:: PROBLEM REQUIREMENTS ::
Only the lines from the one containing "(430, 201) = (401, 438): yellow" through the end of the data below should be copied, each exactly as written and with both ends kept.

:: SOURCE MATERIAL ::
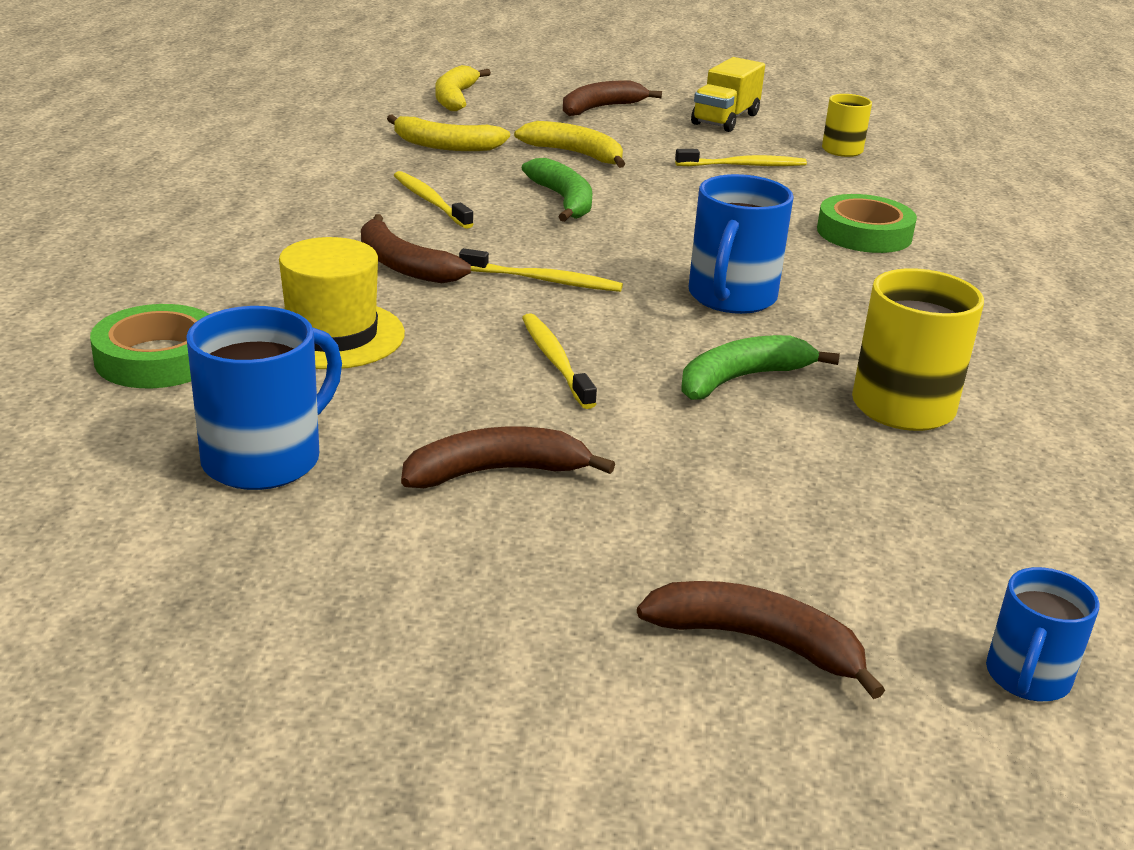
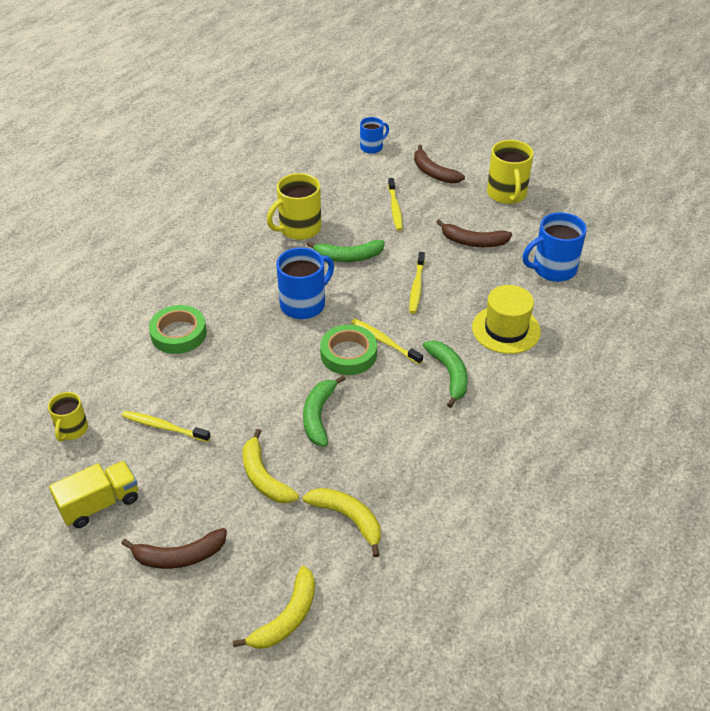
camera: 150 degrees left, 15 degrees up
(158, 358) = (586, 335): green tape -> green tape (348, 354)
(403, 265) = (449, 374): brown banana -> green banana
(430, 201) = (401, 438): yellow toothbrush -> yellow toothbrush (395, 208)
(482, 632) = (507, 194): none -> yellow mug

:: ANSWER FOR THIS EXERCISE ::
(430, 201) = (401, 438): yellow toothbrush -> yellow toothbrush (395, 208)
(482, 632) = (507, 194): none -> yellow mug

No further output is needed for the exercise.